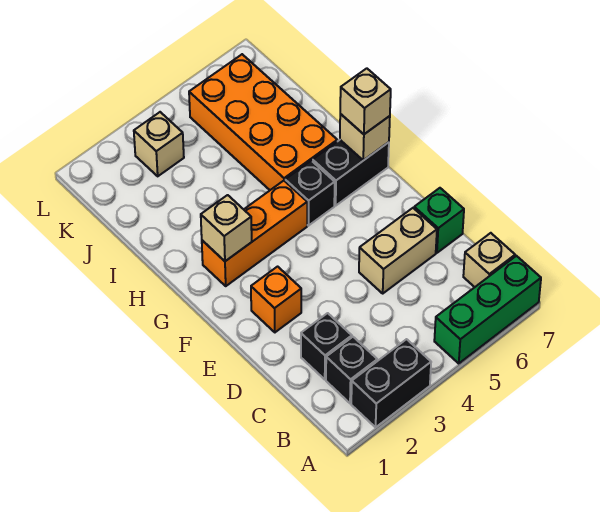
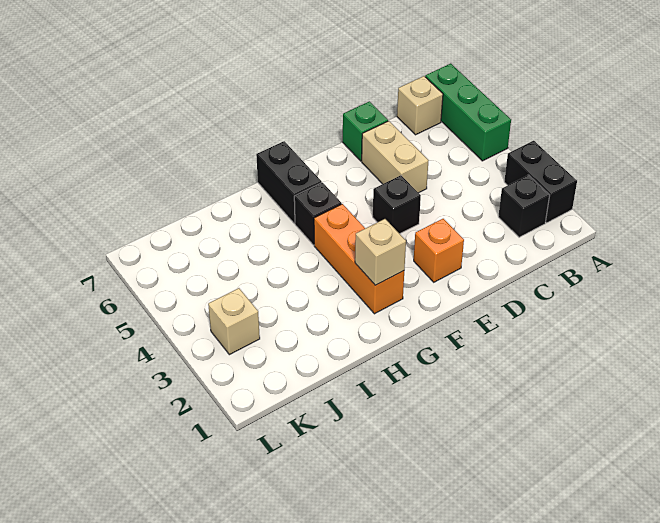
black brick C2 level 1 -> black brick E4 level 1
tan brick G7 level 2 -> none
tan brick G7 level 3 -> none
orange brick H5:K6 level 1 -> none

════

» Work instructions:
Drop the pictures and reproduce the rest of the data exactly.

» Reply to the exercise:
black brick C2 level 1 -> black brick E4 level 1
tan brick G7 level 2 -> none
tan brick G7 level 3 -> none
orange brick H5:K6 level 1 -> none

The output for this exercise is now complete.